(Dataset entries)
****************************************
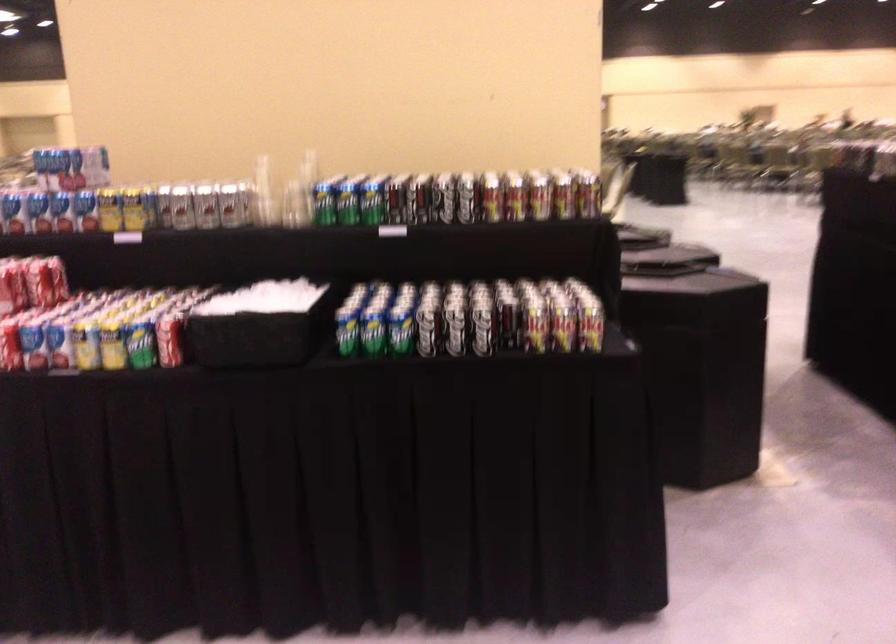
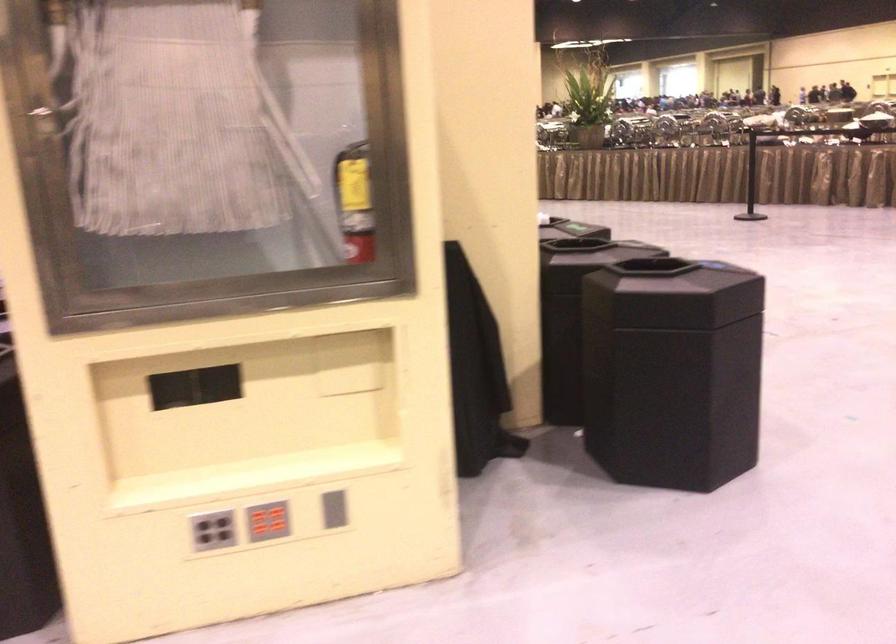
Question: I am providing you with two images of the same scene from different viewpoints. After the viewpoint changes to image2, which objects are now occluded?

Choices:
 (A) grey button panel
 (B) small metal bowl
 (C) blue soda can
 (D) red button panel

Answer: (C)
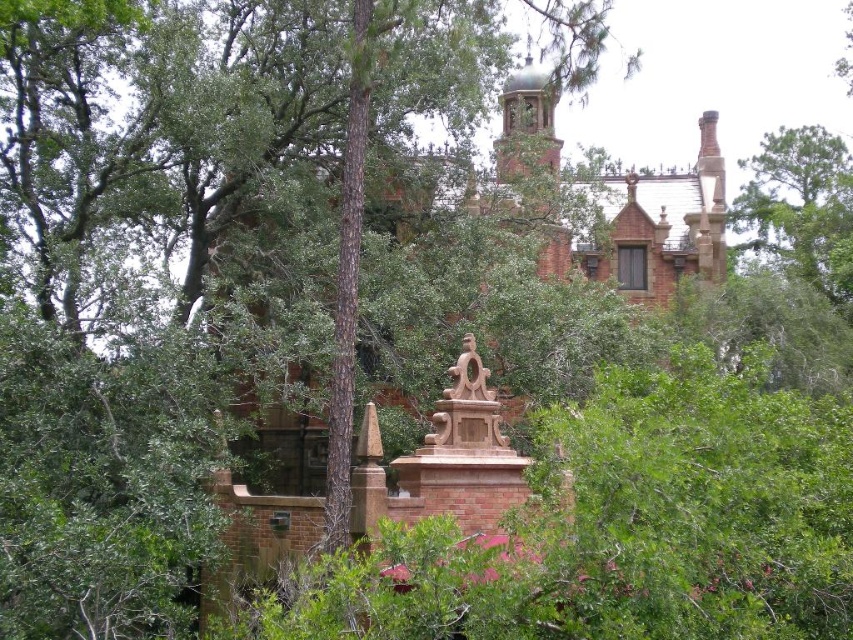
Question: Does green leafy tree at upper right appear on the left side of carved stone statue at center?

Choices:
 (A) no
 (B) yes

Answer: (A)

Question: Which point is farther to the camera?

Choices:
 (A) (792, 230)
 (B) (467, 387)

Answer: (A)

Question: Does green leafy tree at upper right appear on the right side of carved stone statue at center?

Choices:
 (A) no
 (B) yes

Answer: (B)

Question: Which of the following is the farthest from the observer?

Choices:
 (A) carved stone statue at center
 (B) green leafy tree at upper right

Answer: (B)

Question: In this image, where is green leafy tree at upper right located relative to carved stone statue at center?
****************************************
Pick out every line in the records above that contains the word "Does", and copy each one.

> **Response area**
Question: Does green leafy tree at upper right appear on the left side of carved stone statue at center?
Question: Does green leafy tree at upper right appear on the right side of carved stone statue at center?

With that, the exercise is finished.